Below are some records. Print exactly the lines between the one holding "grey brick F2:F4" and the one holding "blue brick C13", inclusive, and nothing else.

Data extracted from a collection

________________

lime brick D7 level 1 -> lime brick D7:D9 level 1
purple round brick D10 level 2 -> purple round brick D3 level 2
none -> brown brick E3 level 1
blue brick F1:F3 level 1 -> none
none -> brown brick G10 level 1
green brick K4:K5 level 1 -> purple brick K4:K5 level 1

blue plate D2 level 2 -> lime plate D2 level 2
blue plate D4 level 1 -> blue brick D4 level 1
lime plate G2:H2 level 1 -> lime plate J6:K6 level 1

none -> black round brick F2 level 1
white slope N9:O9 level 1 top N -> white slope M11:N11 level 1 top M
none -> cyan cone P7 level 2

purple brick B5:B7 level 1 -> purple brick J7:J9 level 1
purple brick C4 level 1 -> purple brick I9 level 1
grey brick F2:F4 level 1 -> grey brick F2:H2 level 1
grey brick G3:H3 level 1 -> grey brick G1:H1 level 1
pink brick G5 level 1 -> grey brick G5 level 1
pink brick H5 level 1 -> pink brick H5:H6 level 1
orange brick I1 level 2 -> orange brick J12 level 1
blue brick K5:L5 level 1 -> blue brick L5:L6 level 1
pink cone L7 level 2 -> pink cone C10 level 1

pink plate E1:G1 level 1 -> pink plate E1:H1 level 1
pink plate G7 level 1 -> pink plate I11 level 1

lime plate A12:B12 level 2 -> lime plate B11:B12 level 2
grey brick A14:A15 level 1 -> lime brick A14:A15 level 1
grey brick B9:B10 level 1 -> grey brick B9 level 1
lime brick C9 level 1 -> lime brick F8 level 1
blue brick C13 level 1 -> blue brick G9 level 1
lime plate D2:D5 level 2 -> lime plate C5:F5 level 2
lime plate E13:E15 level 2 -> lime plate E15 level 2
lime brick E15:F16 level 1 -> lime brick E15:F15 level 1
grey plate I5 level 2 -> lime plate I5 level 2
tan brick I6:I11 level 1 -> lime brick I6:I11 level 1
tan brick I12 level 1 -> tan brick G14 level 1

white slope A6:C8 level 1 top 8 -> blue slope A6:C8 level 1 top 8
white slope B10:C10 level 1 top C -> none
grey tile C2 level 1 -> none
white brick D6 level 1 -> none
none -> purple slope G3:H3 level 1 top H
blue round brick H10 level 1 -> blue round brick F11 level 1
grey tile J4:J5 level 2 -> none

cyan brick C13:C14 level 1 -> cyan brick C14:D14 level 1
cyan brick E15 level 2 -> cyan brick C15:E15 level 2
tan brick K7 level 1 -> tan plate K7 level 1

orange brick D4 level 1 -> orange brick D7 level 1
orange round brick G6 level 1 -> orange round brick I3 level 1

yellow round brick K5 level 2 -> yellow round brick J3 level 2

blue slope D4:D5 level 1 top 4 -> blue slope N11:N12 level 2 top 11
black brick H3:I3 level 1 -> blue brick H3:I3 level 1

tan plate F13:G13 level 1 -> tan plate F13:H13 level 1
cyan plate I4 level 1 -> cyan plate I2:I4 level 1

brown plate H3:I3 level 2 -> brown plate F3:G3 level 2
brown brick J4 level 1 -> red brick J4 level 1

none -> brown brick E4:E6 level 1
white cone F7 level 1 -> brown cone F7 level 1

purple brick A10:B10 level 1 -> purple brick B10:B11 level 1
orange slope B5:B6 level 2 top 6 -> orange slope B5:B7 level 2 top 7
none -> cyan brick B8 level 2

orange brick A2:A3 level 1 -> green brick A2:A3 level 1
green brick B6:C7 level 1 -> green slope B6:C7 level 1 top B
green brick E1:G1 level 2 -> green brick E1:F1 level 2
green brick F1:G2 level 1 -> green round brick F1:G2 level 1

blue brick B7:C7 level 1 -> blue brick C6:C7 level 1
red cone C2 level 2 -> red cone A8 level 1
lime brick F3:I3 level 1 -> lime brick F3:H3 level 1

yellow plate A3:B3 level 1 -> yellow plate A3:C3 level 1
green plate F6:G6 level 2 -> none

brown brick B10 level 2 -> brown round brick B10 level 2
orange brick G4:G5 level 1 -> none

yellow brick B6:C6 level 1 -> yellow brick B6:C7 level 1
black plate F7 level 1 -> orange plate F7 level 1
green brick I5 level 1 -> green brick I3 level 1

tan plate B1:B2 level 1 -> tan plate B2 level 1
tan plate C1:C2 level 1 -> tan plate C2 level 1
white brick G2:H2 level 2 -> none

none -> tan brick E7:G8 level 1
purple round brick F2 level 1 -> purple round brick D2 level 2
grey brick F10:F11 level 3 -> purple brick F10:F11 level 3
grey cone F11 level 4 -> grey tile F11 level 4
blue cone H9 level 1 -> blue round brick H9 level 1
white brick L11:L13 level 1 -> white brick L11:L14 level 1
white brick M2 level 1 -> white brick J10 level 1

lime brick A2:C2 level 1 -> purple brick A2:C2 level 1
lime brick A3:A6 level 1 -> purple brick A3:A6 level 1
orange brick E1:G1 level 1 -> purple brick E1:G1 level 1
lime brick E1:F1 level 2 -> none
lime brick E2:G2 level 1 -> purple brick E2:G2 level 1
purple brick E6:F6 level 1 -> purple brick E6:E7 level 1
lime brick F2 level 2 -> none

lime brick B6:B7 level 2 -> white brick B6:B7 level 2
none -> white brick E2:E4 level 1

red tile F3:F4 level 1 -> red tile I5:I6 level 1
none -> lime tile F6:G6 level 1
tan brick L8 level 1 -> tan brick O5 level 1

________________

**SOLVED PROBLEM**
grey brick F2:F4 level 1 -> grey brick F2:H2 level 1
grey brick G3:H3 level 1 -> grey brick G1:H1 level 1
pink brick G5 level 1 -> grey brick G5 level 1
pink brick H5 level 1 -> pink brick H5:H6 level 1
orange brick I1 level 2 -> orange brick J12 level 1
blue brick K5:L5 level 1 -> blue brick L5:L6 level 1
pink cone L7 level 2 -> pink cone C10 level 1

pink plate E1:G1 level 1 -> pink plate E1:H1 level 1
pink plate G7 level 1 -> pink plate I11 level 1

lime plate A12:B12 level 2 -> lime plate B11:B12 level 2
grey brick A14:A15 level 1 -> lime brick A14:A15 level 1
grey brick B9:B10 level 1 -> grey brick B9 level 1
lime brick C9 level 1 -> lime brick F8 level 1
blue brick C13 level 1 -> blue brick G9 level 1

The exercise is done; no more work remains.